_What this task involves_:
Your output is the line containing "U7 pin GND: N7 -> GND" plus every line after it in the listing, reproduced exactly.

_Records to process_:
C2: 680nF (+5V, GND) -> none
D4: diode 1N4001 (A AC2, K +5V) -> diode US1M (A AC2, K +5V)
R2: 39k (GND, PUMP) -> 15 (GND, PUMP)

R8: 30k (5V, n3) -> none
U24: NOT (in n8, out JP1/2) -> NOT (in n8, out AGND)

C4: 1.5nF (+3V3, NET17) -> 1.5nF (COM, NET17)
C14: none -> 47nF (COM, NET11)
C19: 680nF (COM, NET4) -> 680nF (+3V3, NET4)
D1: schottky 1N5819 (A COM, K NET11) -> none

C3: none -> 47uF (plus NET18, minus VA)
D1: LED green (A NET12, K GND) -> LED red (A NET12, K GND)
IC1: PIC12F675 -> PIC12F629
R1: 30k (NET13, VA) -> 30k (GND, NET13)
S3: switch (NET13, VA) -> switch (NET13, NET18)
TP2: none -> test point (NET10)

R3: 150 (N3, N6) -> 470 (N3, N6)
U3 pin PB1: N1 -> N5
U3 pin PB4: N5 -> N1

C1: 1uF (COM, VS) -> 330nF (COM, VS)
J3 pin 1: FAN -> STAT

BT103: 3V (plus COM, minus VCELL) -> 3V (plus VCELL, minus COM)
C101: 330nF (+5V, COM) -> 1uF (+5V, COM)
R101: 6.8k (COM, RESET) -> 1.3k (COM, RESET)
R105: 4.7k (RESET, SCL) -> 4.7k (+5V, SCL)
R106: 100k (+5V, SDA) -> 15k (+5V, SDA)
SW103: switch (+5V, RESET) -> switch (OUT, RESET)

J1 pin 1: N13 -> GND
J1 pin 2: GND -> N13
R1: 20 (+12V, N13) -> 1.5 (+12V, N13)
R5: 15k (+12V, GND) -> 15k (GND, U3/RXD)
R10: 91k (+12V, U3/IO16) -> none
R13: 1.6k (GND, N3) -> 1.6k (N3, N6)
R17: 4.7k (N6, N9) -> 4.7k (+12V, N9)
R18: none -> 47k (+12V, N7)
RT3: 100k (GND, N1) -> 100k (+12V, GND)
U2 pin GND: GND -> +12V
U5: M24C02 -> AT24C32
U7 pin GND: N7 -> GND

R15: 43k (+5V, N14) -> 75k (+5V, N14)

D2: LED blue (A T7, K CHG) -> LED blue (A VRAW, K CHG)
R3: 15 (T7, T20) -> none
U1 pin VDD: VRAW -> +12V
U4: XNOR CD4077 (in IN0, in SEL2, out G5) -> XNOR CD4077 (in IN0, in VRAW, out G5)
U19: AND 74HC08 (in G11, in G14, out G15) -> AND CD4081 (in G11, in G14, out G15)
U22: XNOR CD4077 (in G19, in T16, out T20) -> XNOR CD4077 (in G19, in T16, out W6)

_Response_:
U7 pin GND: N7 -> GND

R15: 43k (+5V, N14) -> 75k (+5V, N14)

D2: LED blue (A T7, K CHG) -> LED blue (A VRAW, K CHG)
R3: 15 (T7, T20) -> none
U1 pin VDD: VRAW -> +12V
U4: XNOR CD4077 (in IN0, in SEL2, out G5) -> XNOR CD4077 (in IN0, in VRAW, out G5)
U19: AND 74HC08 (in G11, in G14, out G15) -> AND CD4081 (in G11, in G14, out G15)
U22: XNOR CD4077 (in G19, in T16, out T20) -> XNOR CD4077 (in G19, in T16, out W6)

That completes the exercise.